- **Work item**
Every line containing the string "cube" is to be copied from the records.

- **Data supplied**
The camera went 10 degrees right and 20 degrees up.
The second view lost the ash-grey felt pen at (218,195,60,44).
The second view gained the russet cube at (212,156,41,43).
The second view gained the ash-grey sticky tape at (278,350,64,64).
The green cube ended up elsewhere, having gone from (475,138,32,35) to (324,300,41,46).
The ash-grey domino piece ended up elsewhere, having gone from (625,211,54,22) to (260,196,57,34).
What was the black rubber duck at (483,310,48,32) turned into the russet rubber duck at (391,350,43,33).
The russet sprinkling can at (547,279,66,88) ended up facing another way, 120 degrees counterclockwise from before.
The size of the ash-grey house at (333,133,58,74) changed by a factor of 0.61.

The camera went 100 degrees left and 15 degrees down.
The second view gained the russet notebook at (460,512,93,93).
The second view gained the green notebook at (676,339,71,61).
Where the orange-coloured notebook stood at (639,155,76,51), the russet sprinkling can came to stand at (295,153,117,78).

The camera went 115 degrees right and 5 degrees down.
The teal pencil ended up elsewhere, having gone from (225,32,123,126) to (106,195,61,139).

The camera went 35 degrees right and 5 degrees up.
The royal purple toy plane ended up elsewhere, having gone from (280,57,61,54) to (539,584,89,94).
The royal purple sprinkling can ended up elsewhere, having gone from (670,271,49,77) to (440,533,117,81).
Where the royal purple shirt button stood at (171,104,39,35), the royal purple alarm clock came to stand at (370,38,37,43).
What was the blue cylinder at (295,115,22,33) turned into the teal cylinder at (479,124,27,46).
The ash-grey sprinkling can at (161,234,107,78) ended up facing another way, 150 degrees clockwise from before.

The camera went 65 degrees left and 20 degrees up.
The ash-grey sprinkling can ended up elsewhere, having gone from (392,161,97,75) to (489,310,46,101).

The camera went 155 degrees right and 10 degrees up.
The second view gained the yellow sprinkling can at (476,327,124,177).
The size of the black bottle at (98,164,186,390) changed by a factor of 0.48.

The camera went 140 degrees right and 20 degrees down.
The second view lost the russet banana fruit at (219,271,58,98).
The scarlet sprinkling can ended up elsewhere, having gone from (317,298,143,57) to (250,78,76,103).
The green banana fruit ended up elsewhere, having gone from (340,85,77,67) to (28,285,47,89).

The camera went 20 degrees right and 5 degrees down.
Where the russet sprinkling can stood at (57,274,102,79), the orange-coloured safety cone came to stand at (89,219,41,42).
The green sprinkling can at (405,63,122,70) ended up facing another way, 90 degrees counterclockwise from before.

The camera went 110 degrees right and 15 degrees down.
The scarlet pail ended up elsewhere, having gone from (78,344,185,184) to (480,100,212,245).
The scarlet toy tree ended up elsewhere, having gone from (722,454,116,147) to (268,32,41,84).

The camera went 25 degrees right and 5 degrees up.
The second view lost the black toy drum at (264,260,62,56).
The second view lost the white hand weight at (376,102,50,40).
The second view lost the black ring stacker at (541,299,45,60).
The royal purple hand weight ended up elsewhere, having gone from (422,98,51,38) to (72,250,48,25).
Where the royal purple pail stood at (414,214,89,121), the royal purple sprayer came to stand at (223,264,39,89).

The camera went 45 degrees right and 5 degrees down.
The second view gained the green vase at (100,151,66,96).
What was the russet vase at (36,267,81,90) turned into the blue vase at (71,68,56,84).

- **Response box**
The second view gained the russet cube at (212,156,41,43).
The green cube ended up elsewhere, having gone from (475,138,32,35) to (324,300,41,46).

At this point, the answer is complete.